What to produce - Copy the records below exactly, starting at the line that contains "none -> cyan tile A7:B8 level 1" and ending at the line that contains "none -> red brick D6 level 2"; leave out any pictures.

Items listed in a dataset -

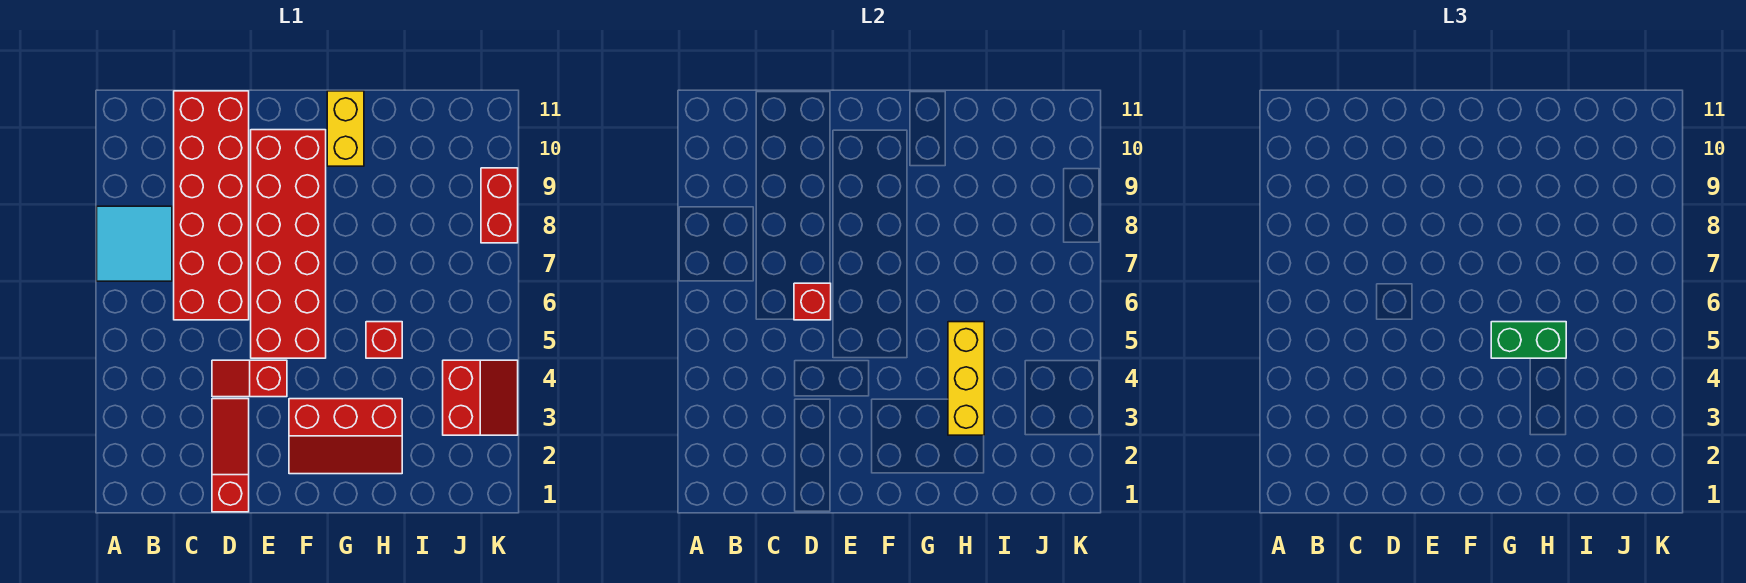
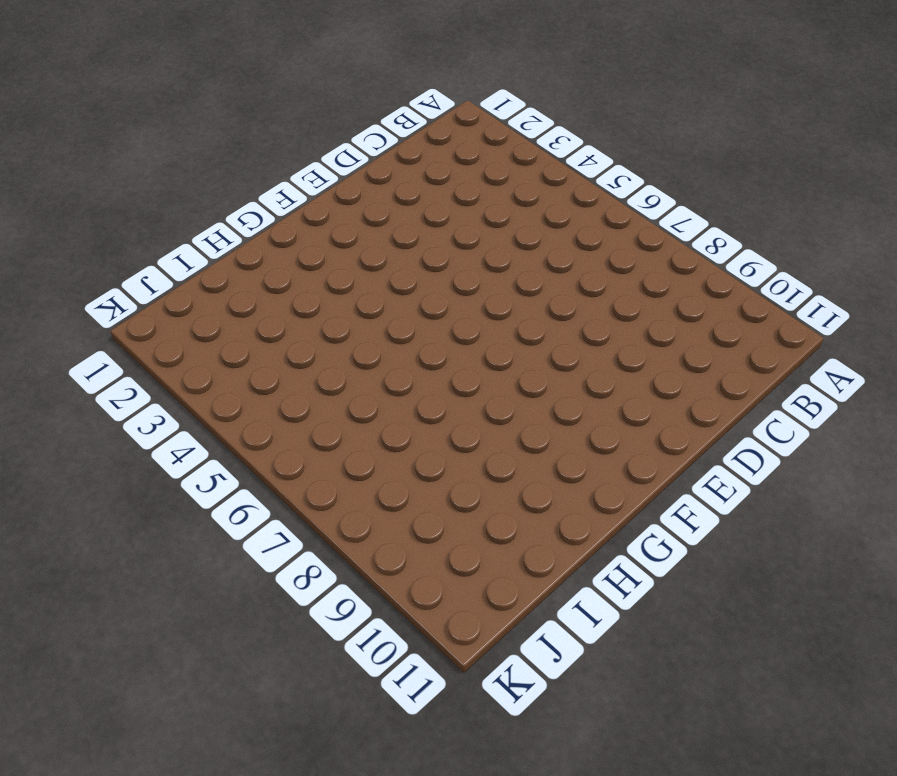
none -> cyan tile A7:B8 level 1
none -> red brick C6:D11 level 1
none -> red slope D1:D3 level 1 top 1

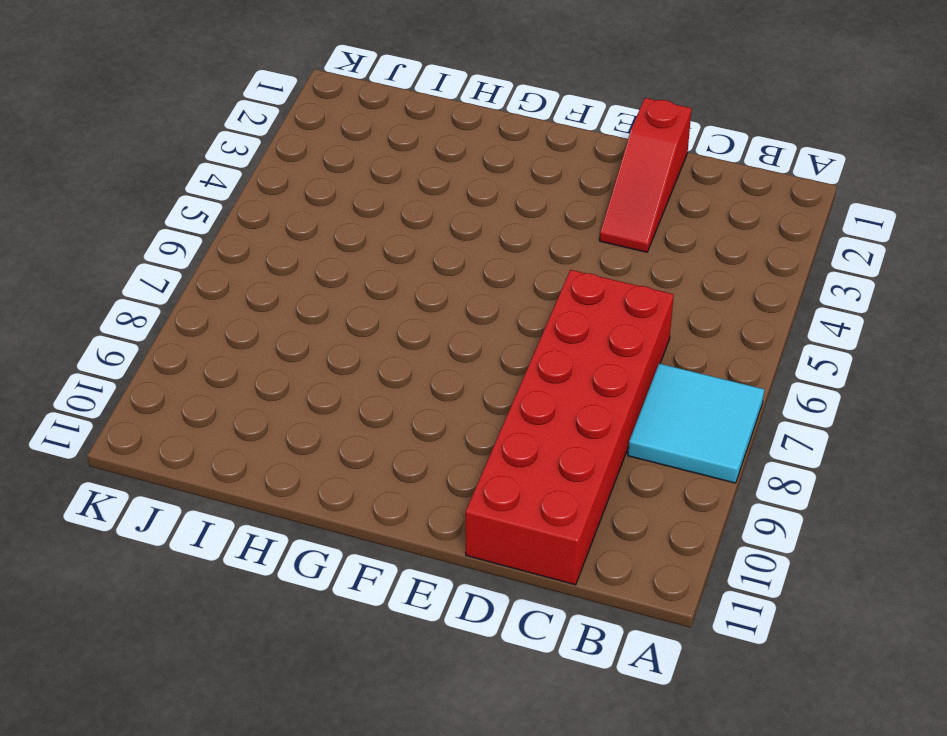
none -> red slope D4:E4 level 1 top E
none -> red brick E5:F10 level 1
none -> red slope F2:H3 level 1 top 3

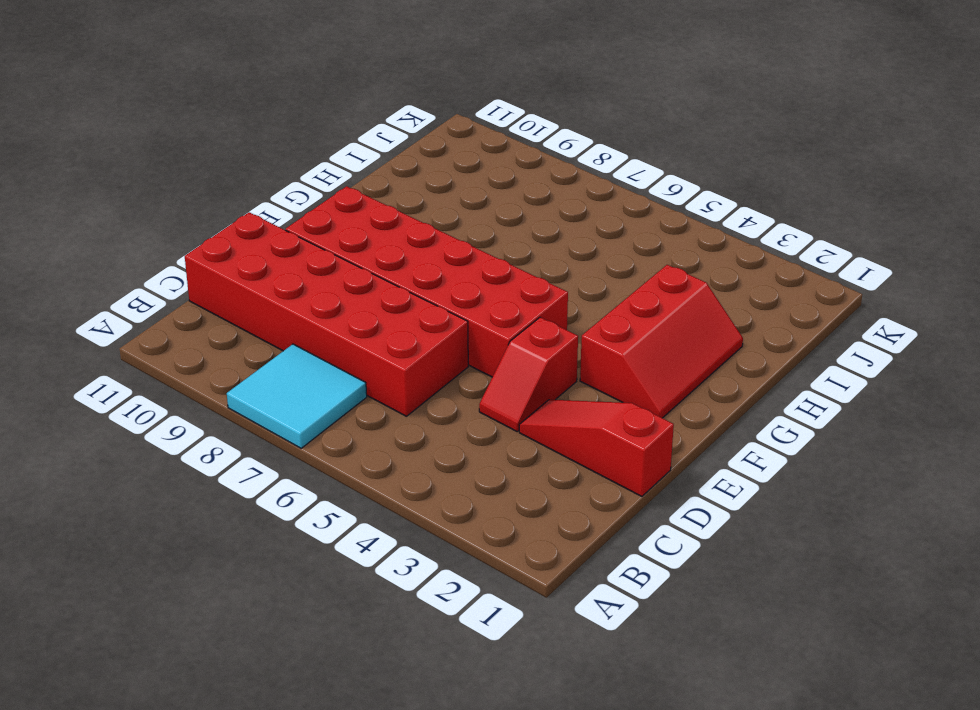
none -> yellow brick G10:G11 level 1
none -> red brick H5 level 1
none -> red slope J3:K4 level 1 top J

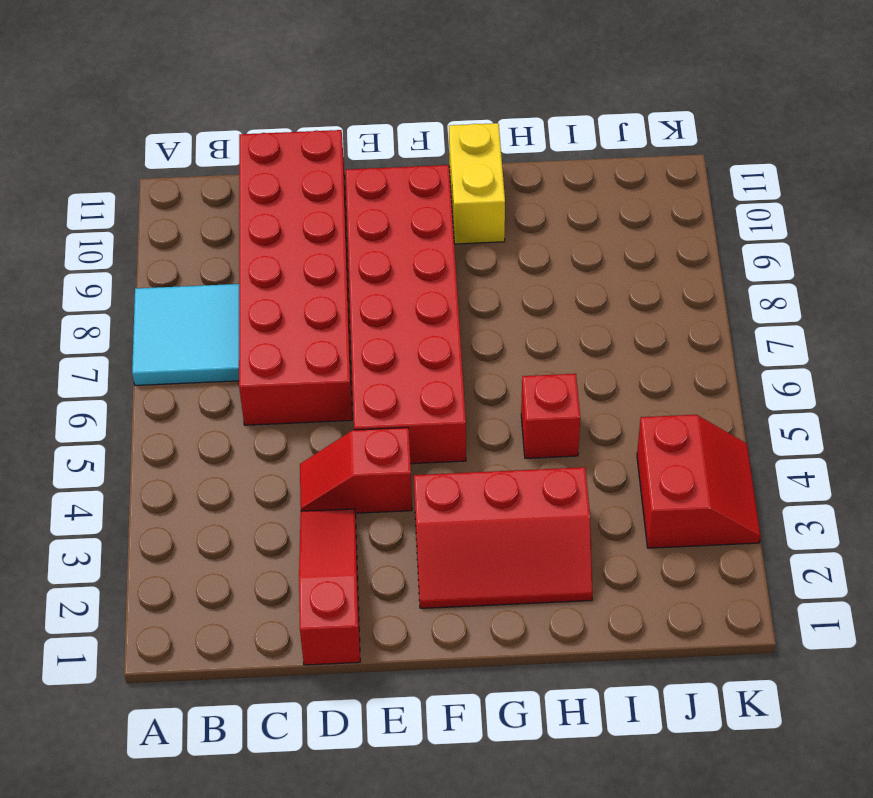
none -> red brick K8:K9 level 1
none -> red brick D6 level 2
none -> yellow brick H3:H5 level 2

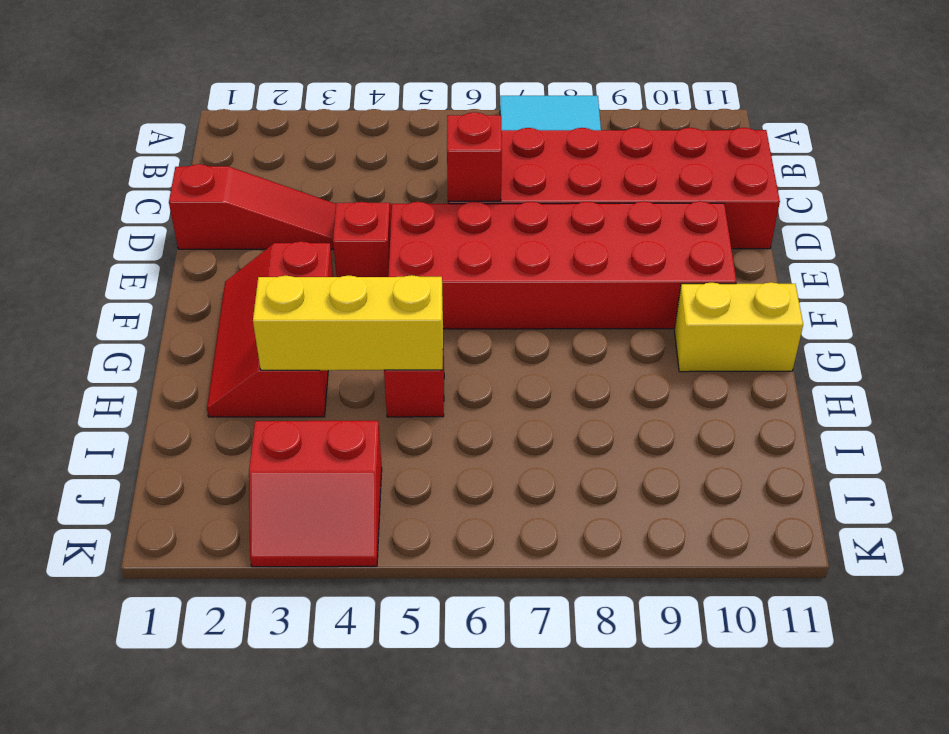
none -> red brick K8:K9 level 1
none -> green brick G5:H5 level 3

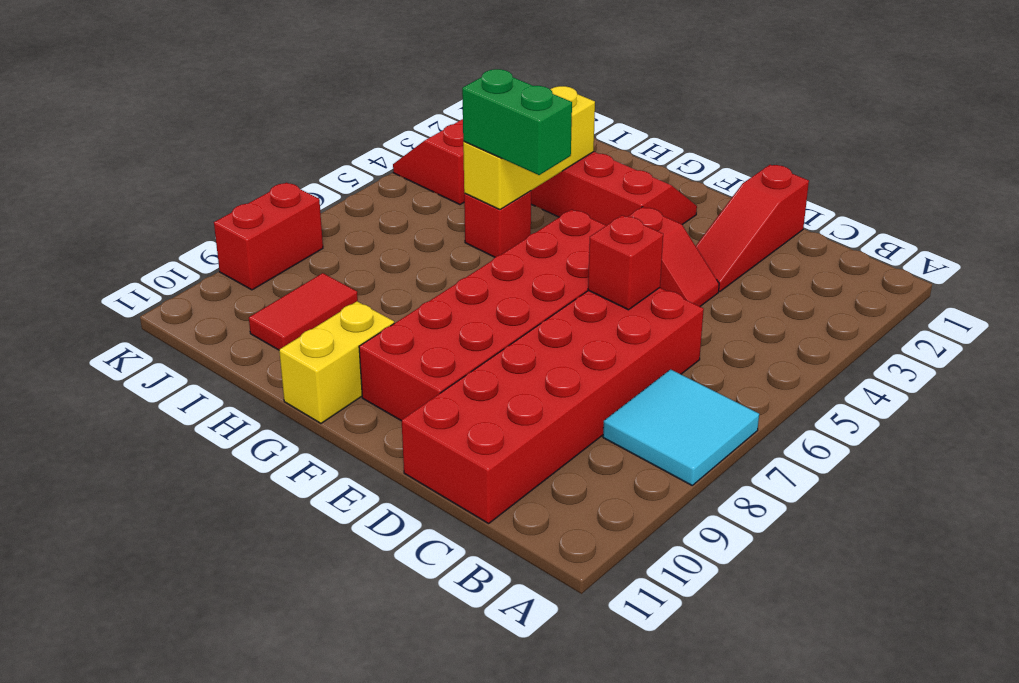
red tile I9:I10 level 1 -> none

* * *

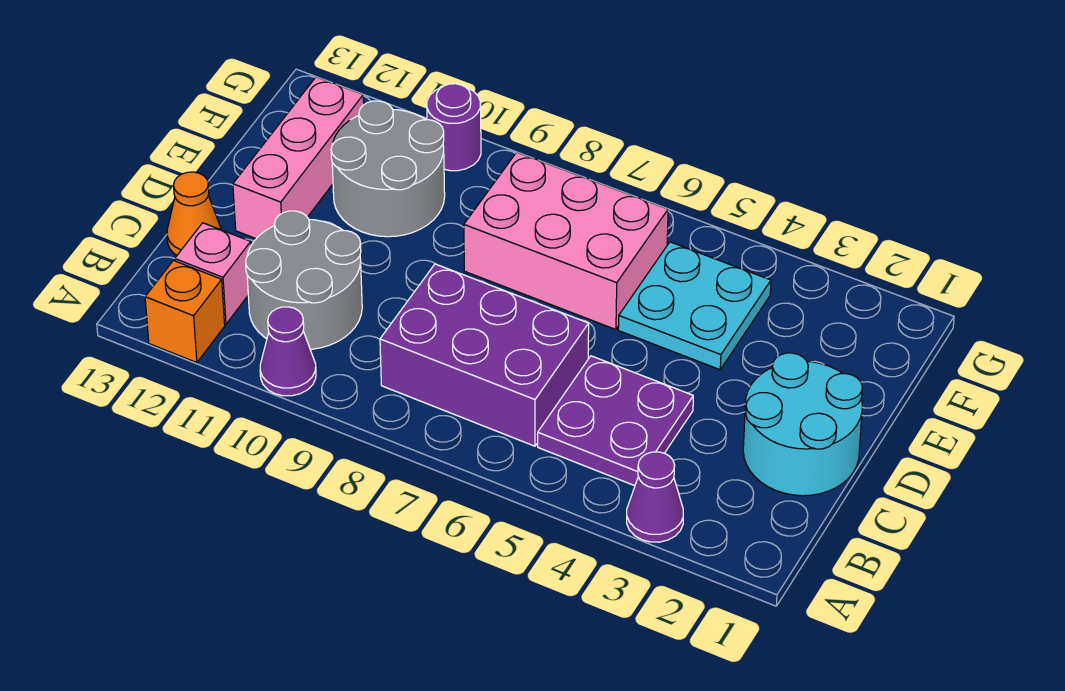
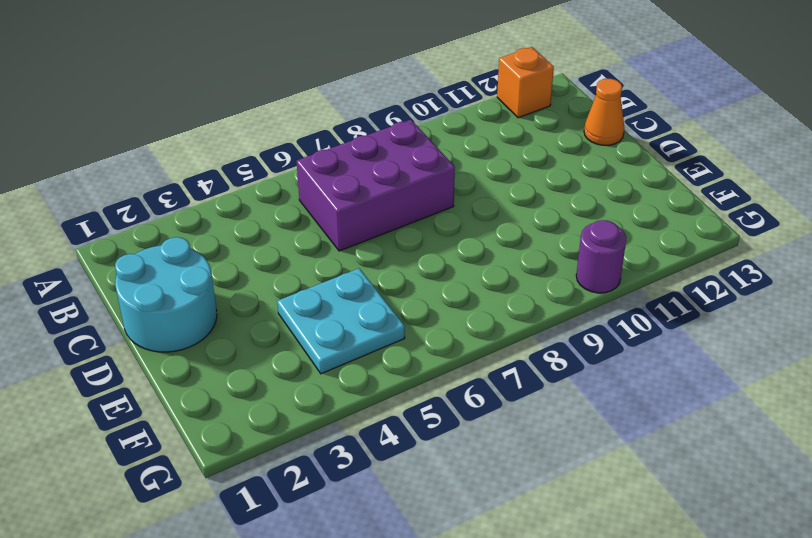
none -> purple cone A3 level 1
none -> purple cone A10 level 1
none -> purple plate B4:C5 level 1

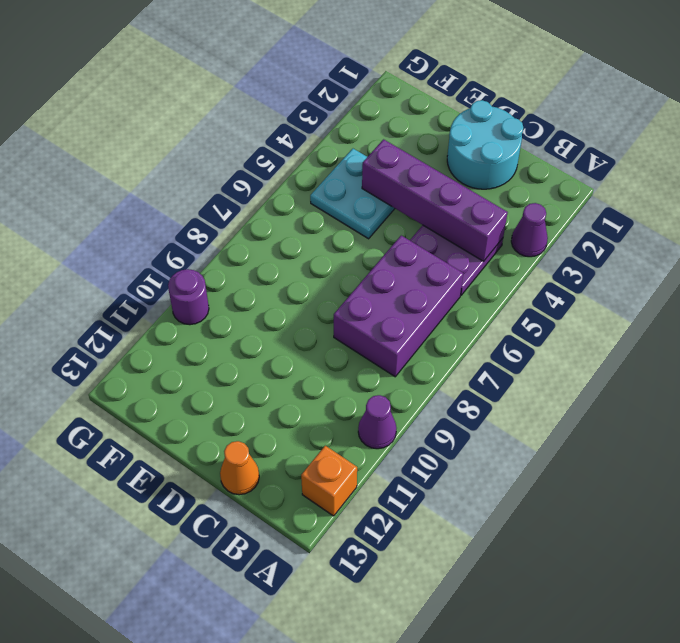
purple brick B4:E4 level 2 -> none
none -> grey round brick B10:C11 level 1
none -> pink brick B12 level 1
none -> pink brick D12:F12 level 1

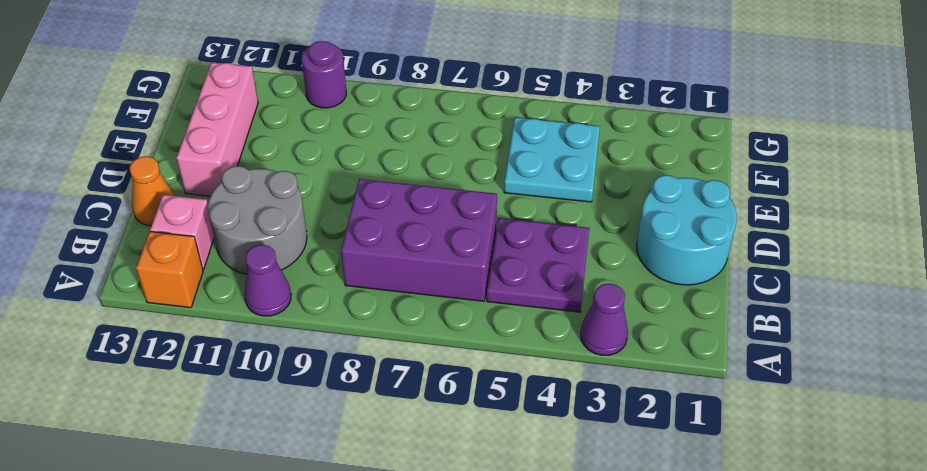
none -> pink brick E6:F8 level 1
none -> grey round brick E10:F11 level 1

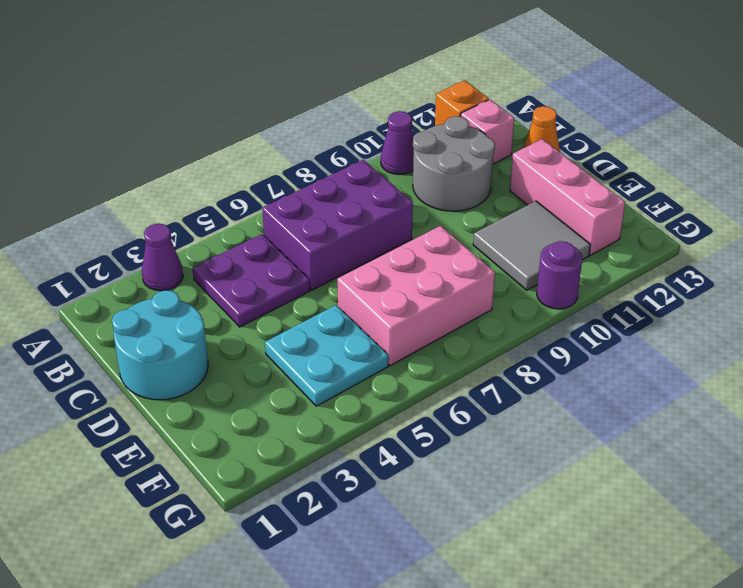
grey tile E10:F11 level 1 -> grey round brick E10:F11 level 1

Result of this task -
none -> cyan tile A7:B8 level 1
none -> red brick C6:D11 level 1
none -> red slope D1:D3 level 1 top 1

none -> red slope D4:E4 level 1 top E
none -> red brick E5:F10 level 1
none -> red slope F2:H3 level 1 top 3

none -> yellow brick G10:G11 level 1
none -> red brick H5 level 1
none -> red slope J3:K4 level 1 top J

none -> red brick K8:K9 level 1
none -> red brick D6 level 2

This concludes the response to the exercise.